What to do
Would you reproduce exactly the lines below from the one holding "R7: none -> 8.2k (VA, n5)" through the one holding "BT1: 1.5V (plus", inclusive, and no others?

[The data — start]

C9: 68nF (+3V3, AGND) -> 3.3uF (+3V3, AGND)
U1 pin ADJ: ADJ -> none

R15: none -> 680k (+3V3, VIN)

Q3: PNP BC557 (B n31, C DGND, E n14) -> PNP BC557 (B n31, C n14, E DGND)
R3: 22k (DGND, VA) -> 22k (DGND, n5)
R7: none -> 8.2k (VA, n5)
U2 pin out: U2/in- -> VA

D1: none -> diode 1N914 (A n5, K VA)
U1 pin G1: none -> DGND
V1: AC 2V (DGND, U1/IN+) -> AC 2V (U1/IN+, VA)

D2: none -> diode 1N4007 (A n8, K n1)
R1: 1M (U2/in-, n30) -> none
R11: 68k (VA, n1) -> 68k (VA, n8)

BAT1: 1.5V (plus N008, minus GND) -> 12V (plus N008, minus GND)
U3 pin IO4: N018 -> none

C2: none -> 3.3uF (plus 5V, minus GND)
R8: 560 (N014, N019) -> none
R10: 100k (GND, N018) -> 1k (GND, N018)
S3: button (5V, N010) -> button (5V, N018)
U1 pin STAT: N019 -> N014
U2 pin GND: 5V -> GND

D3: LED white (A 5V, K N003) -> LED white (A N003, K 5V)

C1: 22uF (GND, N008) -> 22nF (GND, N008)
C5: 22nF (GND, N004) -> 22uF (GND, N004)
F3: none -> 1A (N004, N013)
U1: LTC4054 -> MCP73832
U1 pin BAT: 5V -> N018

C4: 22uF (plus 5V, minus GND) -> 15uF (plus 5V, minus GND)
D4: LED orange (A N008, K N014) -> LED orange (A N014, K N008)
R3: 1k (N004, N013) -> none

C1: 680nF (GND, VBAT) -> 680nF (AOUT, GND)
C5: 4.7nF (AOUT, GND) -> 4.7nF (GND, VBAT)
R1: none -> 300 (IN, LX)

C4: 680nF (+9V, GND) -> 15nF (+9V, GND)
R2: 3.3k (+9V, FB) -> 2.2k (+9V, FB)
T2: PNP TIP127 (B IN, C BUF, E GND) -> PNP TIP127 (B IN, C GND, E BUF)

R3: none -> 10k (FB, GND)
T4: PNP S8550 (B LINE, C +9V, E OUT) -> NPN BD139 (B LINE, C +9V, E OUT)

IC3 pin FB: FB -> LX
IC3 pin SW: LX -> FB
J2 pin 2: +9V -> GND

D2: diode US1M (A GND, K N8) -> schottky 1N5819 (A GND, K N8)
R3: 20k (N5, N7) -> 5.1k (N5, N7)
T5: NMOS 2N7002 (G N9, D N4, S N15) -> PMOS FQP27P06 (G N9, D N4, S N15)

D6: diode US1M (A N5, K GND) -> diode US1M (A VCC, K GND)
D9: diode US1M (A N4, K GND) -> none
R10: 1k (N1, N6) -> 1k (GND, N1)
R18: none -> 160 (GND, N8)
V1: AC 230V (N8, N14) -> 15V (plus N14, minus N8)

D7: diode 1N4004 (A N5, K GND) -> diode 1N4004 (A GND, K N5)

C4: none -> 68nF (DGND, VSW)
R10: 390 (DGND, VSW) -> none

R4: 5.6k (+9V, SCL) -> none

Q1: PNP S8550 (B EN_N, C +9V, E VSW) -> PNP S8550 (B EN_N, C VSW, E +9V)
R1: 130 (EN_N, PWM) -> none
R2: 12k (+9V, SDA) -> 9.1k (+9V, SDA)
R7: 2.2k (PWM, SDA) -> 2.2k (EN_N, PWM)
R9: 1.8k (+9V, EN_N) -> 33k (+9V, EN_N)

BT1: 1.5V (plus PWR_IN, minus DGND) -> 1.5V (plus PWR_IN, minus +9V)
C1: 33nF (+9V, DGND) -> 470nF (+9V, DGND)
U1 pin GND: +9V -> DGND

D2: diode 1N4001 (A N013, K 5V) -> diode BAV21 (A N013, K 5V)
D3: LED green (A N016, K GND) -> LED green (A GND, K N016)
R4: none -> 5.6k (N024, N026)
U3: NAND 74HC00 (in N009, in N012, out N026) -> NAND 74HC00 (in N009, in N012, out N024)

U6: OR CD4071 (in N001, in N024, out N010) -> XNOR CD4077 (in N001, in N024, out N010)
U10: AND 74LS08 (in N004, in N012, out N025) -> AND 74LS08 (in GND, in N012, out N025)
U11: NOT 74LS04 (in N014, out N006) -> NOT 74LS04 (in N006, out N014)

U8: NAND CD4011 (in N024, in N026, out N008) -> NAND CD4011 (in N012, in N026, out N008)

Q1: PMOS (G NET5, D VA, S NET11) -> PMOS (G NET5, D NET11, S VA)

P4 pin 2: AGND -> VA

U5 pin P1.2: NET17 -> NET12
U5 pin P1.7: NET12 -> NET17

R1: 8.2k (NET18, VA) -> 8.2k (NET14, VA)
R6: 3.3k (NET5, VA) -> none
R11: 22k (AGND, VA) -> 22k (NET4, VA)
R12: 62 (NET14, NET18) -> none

[The data — finish]

Completed task
R7: none -> 8.2k (VA, n5)
U2 pin out: U2/in- -> VA

D1: none -> diode 1N914 (A n5, K VA)
U1 pin G1: none -> DGND
V1: AC 2V (DGND, U1/IN+) -> AC 2V (U1/IN+, VA)

D2: none -> diode 1N4007 (A n8, K n1)
R1: 1M (U2/in-, n30) -> none
R11: 68k (VA, n1) -> 68k (VA, n8)

BAT1: 1.5V (plus N008, minus GND) -> 12V (plus N008, minus GND)
U3 pin IO4: N018 -> none

C2: none -> 3.3uF (plus 5V, minus GND)
R8: 560 (N014, N019) -> none
R10: 100k (GND, N018) -> 1k (GND, N018)
S3: button (5V, N010) -> button (5V, N018)
U1 pin STAT: N019 -> N014
U2 pin GND: 5V -> GND

D3: LED white (A 5V, K N003) -> LED white (A N003, K 5V)

C1: 22uF (GND, N008) -> 22nF (GND, N008)
C5: 22nF (GND, N004) -> 22uF (GND, N004)
F3: none -> 1A (N004, N013)
U1: LTC4054 -> MCP73832
U1 pin BAT: 5V -> N018

C4: 22uF (plus 5V, minus GND) -> 15uF (plus 5V, minus GND)
D4: LED orange (A N008, K N014) -> LED orange (A N014, K N008)
R3: 1k (N004, N013) -> none

C1: 680nF (GND, VBAT) -> 680nF (AOUT, GND)
C5: 4.7nF (AOUT, GND) -> 4.7nF (GND, VBAT)
R1: none -> 300 (IN, LX)

C4: 680nF (+9V, GND) -> 15nF (+9V, GND)
R2: 3.3k (+9V, FB) -> 2.2k (+9V, FB)
T2: PNP TIP127 (B IN, C BUF, E GND) -> PNP TIP127 (B IN, C GND, E BUF)

R3: none -> 10k (FB, GND)
T4: PNP S8550 (B LINE, C +9V, E OUT) -> NPN BD139 (B LINE, C +9V, E OUT)

IC3 pin FB: FB -> LX
IC3 pin SW: LX -> FB
J2 pin 2: +9V -> GND

D2: diode US1M (A GND, K N8) -> schottky 1N5819 (A GND, K N8)
R3: 20k (N5, N7) -> 5.1k (N5, N7)
T5: NMOS 2N7002 (G N9, D N4, S N15) -> PMOS FQP27P06 (G N9, D N4, S N15)

D6: diode US1M (A N5, K GND) -> diode US1M (A VCC, K GND)
D9: diode US1M (A N4, K GND) -> none
R10: 1k (N1, N6) -> 1k (GND, N1)
R18: none -> 160 (GND, N8)
V1: AC 230V (N8, N14) -> 15V (plus N14, minus N8)

D7: diode 1N4004 (A N5, K GND) -> diode 1N4004 (A GND, K N5)

C4: none -> 68nF (DGND, VSW)
R10: 390 (DGND, VSW) -> none

R4: 5.6k (+9V, SCL) -> none

Q1: PNP S8550 (B EN_N, C +9V, E VSW) -> PNP S8550 (B EN_N, C VSW, E +9V)
R1: 130 (EN_N, PWM) -> none
R2: 12k (+9V, SDA) -> 9.1k (+9V, SDA)
R7: 2.2k (PWM, SDA) -> 2.2k (EN_N, PWM)
R9: 1.8k (+9V, EN_N) -> 33k (+9V, EN_N)

BT1: 1.5V (plus PWR_IN, minus DGND) -> 1.5V (plus PWR_IN, minus +9V)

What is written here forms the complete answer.